begin

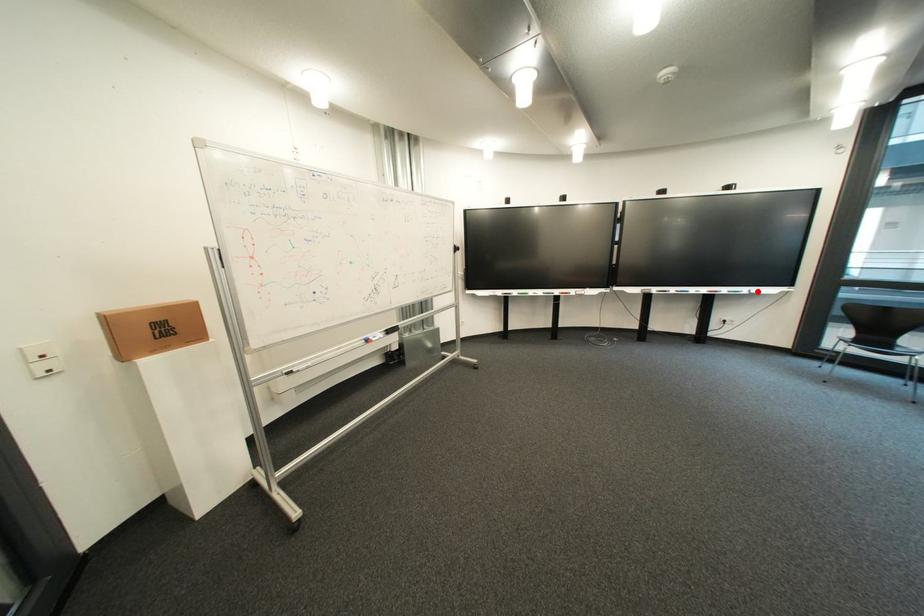
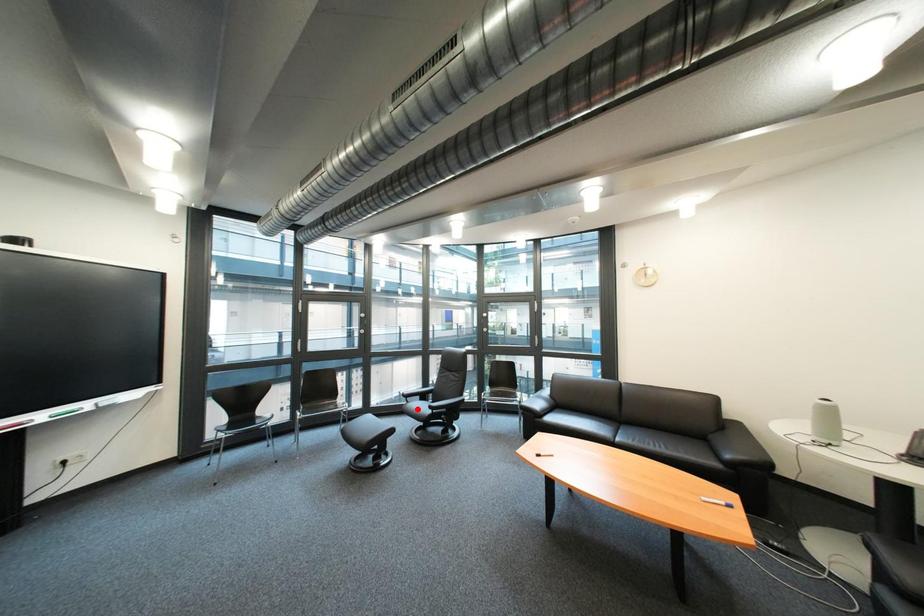
I am providing you with two images of the same scene from different viewpoints. A red point is marked on the first image and another point is marked on the second image. Are the points marked in image1 and image2 representing the same 3D position?

No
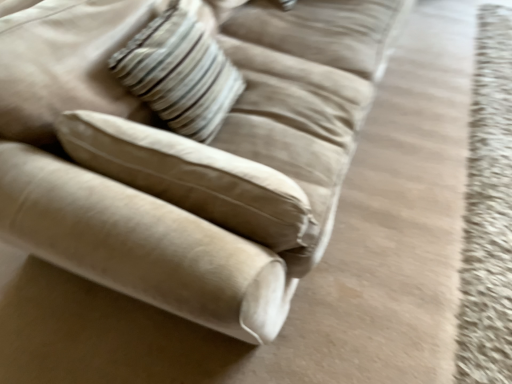
Question: Is suede beige couch at upper left taller or shorter than striped fabric pillow at upper center?

Choices:
 (A) tall
 (B) short

Answer: (A)

Question: Is suede beige couch at upper left in front of or behind striped fabric pillow at upper center in the image?

Choices:
 (A) front
 (B) behind

Answer: (A)

Question: Considering the positions of point (69, 28) and point (181, 56), is point (69, 28) closer or farther from the camera than point (181, 56)?

Choices:
 (A) closer
 (B) farther

Answer: (A)

Question: Is striped fabric pillow at upper center situated inside suede beige couch at upper left or outside?

Choices:
 (A) inside
 (B) outside

Answer: (A)

Question: Does point (160, 44) appear closer or farther from the camera than point (294, 271)?

Choices:
 (A) farther
 (B) closer

Answer: (A)

Question: In the image, is striped fabric pillow at upper center on the left side or the right side of suede beige couch at upper left?

Choices:
 (A) right
 (B) left

Answer: (B)

Question: In terms of height, does striped fabric pillow at upper center look taller or shorter compared to suede beige couch at upper left?

Choices:
 (A) short
 (B) tall

Answer: (A)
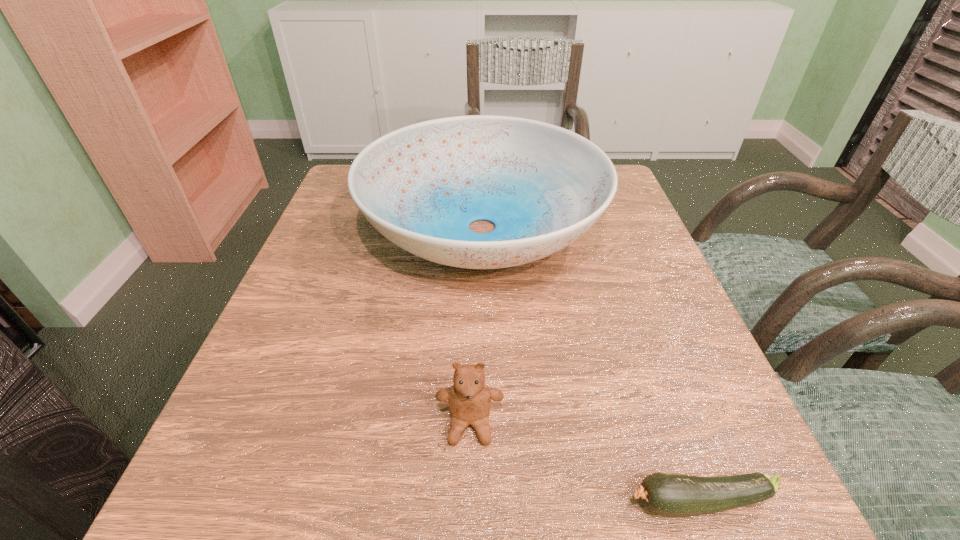
What are the coordinates of `vacant space in between the farthest object and the second farthest object` in the screenshot? It's located at (476, 326).

The height and width of the screenshot is (540, 960). I want to click on vacant point located between the second tallest object and the shortest object, so click(585, 463).

Locate an element on the screen. The height and width of the screenshot is (540, 960). vacant area that lies between the zucchini and the second farthest object is located at coordinates (585, 463).

Locate an element on the screen. the closest object to the tallest object is located at coordinates (469, 399).

Locate an element on the screen. This screenshot has width=960, height=540. object that stands as the closest to the second nearest object is located at coordinates (673, 495).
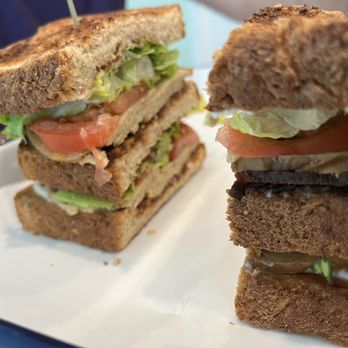
Where is `crumb`? This screenshot has width=348, height=348. crumb is located at coordinates (116, 261), (153, 231).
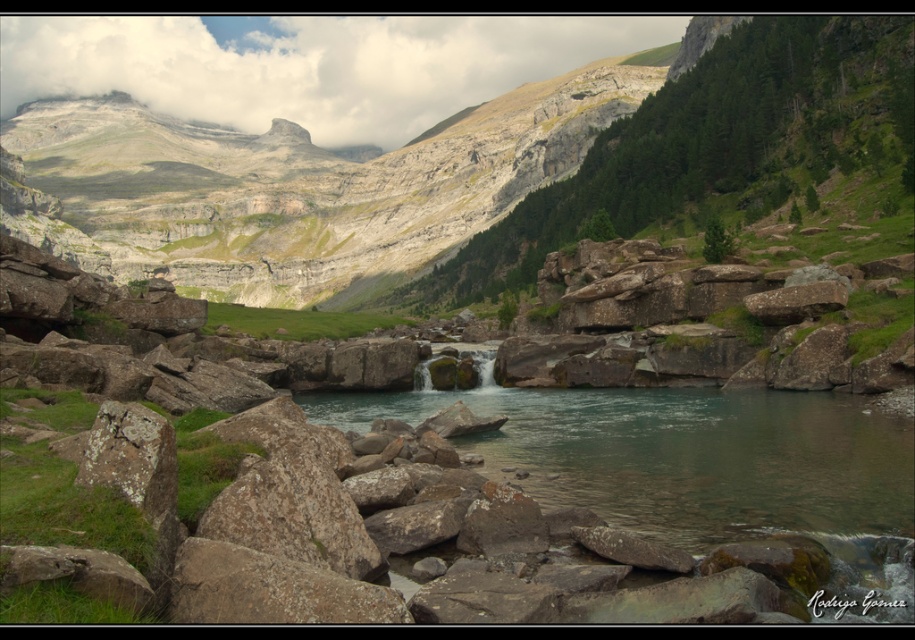
Which is behind, point (488, 150) or point (540, 442)?

The point (488, 150) is behind.

Does rugged stone mountain at center have a lesser height compared to clear water at center?

No, rugged stone mountain at center is not shorter than clear water at center.

You are a GUI agent. You are given a task and a screenshot of the screen. Output one action in this format:
    pyautogui.click(x=<x>, y=<y>)
    Task: Click on the rugged stone mountain at center
    The image size is (915, 640).
    Given the screenshot: What is the action you would take?
    pyautogui.click(x=293, y=188)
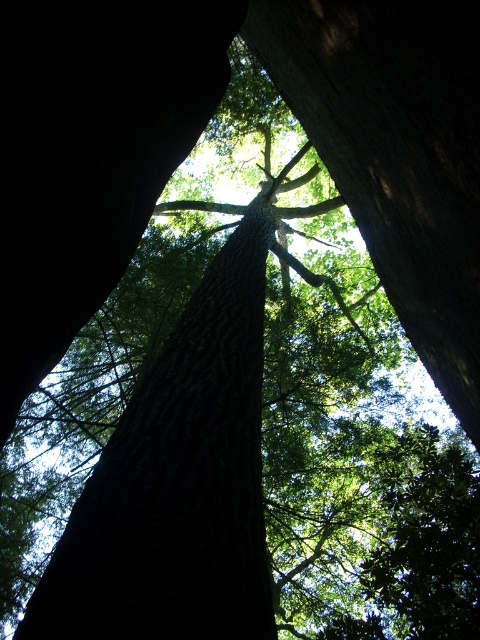
From the picture: Does dark brown rough tree trunk at center have a greater height compared to dark brown textured tree trunk at center?

No, dark brown rough tree trunk at center is not taller than dark brown textured tree trunk at center.

Between point (240, 324) and point (467, 419), which one is positioned behind?

The point (240, 324) is more distant.

Where is `dark brown rough tree trunk at center`? dark brown rough tree trunk at center is located at coordinates (178, 483).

end

§ Your goal:
Can you rewrite the records from the line with "No, rugged stone" through the end of the records, putting "hill" wherever "mountain" appears and keeping everything else the same? Leave the pictures out.

§ Solution for this task:
No, rugged stone hill at center is not shorter than clear water at center.

You are a GUI agent. You are given a task and a screenshot of the screen. Output one action in this format:
    pyautogui.click(x=<x>, y=<y>)
    Task: Click on the rugged stone hill at center
    The image size is (915, 640).
    Given the screenshot: What is the action you would take?
    pyautogui.click(x=293, y=188)
From the picture: Does dark brown rough tree trunk at center have a greater height compared to dark brown textured tree trunk at center?

No, dark brown rough tree trunk at center is not taller than dark brown textured tree trunk at center.

Between point (240, 324) and point (467, 419), which one is positioned behind?

The point (240, 324) is more distant.

Where is `dark brown rough tree trunk at center`? dark brown rough tree trunk at center is located at coordinates (178, 483).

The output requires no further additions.